* Begin Stored records *

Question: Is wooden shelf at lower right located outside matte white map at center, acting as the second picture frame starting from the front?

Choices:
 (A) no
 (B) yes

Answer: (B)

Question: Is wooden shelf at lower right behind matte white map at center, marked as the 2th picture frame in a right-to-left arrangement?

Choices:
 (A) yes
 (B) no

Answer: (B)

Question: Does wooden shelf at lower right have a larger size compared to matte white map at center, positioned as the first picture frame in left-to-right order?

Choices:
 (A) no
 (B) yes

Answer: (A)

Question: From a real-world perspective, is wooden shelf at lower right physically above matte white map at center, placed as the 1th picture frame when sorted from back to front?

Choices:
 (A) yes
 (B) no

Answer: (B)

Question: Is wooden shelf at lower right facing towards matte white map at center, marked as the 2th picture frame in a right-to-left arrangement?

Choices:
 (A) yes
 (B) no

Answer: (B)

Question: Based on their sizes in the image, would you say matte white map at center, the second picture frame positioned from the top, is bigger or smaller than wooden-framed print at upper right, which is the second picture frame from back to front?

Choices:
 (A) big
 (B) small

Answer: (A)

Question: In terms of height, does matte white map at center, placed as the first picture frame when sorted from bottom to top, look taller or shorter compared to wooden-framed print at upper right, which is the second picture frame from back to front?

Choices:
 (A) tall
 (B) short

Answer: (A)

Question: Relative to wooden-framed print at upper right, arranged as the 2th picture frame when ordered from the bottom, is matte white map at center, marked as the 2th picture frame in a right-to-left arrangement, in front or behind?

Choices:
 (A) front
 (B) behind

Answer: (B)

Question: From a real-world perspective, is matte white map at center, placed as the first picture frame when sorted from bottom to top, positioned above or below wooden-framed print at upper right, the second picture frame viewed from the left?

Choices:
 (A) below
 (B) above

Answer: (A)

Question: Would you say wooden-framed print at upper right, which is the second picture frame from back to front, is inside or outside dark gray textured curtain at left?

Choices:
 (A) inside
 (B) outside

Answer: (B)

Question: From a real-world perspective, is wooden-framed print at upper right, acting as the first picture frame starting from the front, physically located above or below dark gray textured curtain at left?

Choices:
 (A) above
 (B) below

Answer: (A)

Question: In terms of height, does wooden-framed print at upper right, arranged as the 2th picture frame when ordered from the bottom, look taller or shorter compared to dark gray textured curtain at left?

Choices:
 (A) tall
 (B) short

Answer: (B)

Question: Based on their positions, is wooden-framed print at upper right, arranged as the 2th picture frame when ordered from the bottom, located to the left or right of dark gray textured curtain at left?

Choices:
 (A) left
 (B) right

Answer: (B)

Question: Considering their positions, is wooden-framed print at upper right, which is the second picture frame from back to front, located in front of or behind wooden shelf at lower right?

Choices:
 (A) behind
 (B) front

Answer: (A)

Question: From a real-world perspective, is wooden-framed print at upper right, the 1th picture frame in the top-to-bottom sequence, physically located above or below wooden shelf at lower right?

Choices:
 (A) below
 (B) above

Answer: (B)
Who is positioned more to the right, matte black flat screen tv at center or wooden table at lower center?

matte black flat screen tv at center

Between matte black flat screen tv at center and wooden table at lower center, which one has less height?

* End Stored records *

=== Aim of the exercise ===
How many lines of the records above contain the string "inside"? Matching is case-sensitive. Reply with the number alone.

=== Exercise answer ===
2